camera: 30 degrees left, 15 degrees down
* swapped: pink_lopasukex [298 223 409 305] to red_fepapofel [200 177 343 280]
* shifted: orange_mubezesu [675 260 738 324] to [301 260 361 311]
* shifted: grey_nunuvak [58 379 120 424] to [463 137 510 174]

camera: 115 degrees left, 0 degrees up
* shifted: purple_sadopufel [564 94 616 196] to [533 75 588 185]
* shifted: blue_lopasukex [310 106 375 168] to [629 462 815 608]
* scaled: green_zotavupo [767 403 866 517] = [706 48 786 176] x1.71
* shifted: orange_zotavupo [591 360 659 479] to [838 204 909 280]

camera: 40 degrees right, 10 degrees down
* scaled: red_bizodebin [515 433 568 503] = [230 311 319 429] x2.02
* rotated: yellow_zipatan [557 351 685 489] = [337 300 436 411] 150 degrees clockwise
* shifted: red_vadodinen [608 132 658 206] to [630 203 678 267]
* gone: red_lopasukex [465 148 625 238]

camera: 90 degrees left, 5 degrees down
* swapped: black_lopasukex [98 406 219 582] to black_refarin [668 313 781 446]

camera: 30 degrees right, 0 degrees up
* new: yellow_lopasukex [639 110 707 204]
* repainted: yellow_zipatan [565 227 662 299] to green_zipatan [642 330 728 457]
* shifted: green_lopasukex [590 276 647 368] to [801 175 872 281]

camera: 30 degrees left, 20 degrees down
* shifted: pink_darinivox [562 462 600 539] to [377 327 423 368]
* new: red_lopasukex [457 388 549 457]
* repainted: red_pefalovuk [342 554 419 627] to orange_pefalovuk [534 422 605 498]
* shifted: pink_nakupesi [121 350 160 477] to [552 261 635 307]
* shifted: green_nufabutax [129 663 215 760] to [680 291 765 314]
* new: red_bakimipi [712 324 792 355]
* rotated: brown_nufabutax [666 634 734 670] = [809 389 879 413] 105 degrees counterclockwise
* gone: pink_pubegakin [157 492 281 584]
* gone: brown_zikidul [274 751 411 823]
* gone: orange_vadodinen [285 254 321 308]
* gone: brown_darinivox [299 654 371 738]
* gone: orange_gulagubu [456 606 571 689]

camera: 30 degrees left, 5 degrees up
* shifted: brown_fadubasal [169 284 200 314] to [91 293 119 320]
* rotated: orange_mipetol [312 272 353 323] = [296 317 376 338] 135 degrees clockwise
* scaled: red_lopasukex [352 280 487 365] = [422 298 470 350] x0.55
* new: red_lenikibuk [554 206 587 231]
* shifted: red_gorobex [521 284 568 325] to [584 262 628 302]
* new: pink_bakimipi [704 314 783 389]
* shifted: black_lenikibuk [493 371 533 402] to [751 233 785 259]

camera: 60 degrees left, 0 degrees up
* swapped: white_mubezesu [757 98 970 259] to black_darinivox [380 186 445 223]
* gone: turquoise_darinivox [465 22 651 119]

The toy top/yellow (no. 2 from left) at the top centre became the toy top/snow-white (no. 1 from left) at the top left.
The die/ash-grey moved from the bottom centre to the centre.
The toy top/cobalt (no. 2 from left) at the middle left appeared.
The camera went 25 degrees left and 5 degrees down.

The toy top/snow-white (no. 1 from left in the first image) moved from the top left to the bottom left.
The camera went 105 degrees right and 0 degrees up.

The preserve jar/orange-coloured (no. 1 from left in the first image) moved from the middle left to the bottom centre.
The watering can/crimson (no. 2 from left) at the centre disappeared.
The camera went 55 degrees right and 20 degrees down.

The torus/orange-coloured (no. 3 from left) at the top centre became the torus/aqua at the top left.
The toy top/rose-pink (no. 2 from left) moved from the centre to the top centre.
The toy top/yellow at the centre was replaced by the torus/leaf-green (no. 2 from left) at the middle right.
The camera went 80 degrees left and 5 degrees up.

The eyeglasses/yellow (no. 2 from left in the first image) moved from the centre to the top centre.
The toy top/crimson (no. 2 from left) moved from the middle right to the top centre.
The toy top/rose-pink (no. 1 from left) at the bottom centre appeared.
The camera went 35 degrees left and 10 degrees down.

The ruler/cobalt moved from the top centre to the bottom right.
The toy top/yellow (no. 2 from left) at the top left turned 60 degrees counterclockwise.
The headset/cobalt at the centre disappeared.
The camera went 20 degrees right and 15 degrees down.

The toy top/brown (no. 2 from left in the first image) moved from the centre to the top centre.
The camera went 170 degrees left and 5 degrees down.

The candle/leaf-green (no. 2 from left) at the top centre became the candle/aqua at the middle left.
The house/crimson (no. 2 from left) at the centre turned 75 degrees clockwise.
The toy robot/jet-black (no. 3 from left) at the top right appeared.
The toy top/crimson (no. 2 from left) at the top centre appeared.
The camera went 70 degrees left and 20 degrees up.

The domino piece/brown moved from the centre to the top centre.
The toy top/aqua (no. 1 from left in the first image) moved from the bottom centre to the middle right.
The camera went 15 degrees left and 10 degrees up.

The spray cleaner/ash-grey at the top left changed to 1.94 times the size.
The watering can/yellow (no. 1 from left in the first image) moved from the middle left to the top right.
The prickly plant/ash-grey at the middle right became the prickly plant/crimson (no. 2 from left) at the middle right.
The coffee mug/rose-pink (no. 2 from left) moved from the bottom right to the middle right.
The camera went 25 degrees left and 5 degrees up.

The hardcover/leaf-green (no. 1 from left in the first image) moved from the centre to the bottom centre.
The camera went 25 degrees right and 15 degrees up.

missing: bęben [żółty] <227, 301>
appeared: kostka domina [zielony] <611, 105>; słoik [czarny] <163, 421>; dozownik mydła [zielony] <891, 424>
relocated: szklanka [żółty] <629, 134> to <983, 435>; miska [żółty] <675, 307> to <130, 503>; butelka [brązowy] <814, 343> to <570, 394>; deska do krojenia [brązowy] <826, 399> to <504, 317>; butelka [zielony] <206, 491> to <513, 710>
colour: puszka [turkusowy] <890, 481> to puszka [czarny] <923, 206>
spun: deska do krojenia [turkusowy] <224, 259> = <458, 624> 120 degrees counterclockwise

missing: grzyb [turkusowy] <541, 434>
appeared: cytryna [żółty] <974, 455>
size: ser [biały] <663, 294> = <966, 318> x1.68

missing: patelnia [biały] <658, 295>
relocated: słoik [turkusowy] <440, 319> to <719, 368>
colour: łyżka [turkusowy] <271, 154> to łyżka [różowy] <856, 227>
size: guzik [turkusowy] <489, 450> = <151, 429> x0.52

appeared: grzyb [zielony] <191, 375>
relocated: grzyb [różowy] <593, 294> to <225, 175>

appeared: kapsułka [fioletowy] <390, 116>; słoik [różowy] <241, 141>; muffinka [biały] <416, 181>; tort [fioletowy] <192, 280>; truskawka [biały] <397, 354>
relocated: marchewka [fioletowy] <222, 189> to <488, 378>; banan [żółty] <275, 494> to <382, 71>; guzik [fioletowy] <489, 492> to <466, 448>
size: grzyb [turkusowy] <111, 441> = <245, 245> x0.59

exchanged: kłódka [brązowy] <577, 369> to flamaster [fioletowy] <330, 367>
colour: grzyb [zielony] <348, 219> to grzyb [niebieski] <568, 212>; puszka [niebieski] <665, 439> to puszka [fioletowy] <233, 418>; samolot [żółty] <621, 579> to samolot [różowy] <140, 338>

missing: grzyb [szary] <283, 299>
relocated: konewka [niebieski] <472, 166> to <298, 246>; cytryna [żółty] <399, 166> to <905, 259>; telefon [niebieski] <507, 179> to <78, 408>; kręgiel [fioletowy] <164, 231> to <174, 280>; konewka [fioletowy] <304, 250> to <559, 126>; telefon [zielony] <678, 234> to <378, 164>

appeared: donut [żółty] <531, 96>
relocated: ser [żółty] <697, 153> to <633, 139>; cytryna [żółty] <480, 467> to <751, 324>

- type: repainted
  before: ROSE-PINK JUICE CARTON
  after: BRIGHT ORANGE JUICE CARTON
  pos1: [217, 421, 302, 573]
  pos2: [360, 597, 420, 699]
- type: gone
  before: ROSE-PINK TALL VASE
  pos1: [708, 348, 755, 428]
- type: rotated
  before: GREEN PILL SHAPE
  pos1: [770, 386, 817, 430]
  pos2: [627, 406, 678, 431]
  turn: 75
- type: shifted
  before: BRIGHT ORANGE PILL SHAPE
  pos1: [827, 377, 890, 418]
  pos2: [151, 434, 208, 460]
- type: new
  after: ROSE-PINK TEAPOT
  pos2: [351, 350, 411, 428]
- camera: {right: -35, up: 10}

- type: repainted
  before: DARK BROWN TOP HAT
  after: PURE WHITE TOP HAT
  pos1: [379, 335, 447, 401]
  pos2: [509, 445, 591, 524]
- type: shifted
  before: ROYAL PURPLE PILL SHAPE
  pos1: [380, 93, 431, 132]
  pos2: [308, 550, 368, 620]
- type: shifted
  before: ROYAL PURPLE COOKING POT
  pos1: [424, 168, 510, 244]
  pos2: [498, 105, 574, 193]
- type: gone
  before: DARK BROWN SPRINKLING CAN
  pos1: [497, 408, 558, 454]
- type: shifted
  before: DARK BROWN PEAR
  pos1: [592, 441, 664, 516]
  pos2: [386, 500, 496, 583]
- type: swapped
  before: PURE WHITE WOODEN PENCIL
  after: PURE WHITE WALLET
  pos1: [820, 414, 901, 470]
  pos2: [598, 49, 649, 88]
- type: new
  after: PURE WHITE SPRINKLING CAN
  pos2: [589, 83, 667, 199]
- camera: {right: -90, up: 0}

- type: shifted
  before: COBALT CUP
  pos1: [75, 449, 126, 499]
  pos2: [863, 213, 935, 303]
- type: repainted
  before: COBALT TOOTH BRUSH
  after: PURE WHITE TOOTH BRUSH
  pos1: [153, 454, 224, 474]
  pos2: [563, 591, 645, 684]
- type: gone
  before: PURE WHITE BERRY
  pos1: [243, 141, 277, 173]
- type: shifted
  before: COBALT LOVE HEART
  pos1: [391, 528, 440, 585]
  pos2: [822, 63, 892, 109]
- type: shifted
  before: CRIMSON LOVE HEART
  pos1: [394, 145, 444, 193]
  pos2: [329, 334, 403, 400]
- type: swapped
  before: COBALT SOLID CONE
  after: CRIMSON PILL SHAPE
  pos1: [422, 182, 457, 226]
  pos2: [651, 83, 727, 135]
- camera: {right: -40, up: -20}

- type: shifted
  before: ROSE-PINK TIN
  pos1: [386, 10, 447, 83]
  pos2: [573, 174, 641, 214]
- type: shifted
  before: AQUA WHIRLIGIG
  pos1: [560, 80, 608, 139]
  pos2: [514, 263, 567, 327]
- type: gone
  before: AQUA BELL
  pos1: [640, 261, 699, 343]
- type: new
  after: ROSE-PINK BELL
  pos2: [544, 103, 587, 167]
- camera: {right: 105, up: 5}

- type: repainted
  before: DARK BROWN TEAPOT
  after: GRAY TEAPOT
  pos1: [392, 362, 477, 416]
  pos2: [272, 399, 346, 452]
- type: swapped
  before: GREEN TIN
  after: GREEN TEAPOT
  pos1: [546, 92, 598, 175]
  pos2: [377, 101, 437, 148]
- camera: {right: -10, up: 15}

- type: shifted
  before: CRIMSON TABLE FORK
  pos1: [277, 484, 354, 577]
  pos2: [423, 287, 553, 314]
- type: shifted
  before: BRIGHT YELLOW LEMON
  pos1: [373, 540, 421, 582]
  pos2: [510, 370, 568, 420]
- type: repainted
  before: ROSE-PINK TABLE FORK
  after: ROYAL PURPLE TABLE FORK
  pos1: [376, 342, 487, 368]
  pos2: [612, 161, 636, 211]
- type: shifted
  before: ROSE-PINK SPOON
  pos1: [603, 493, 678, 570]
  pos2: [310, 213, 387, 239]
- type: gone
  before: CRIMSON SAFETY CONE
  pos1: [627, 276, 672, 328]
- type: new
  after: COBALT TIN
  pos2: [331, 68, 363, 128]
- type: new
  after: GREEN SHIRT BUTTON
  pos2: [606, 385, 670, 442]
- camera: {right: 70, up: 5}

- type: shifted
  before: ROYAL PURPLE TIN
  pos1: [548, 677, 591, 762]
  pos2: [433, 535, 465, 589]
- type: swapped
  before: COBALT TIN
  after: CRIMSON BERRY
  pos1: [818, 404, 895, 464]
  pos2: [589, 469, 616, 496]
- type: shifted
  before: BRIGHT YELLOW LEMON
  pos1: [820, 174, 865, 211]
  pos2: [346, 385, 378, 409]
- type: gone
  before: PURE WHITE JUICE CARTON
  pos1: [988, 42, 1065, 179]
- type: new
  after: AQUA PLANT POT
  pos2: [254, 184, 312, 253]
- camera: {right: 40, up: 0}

◆ **Task requirements**
All lines above from the one holding "pos1: [217, 421, 302, 573]" to the one holding "pos2: [351, 350, 411, 428]", inclusive, are to be copied exactly; no other line is wanted.

◆ **Exercise response**
  pos1: [217, 421, 302, 573]
  pos2: [360, 597, 420, 699]
- type: gone
  before: ROSE-PINK TALL VASE
  pos1: [708, 348, 755, 428]
- type: rotated
  before: GREEN PILL SHAPE
  pos1: [770, 386, 817, 430]
  pos2: [627, 406, 678, 431]
  turn: 75
- type: shifted
  before: BRIGHT ORANGE PILL SHAPE
  pos1: [827, 377, 890, 418]
  pos2: [151, 434, 208, 460]
- type: new
  after: ROSE-PINK TEAPOT
  pos2: [351, 350, 411, 428]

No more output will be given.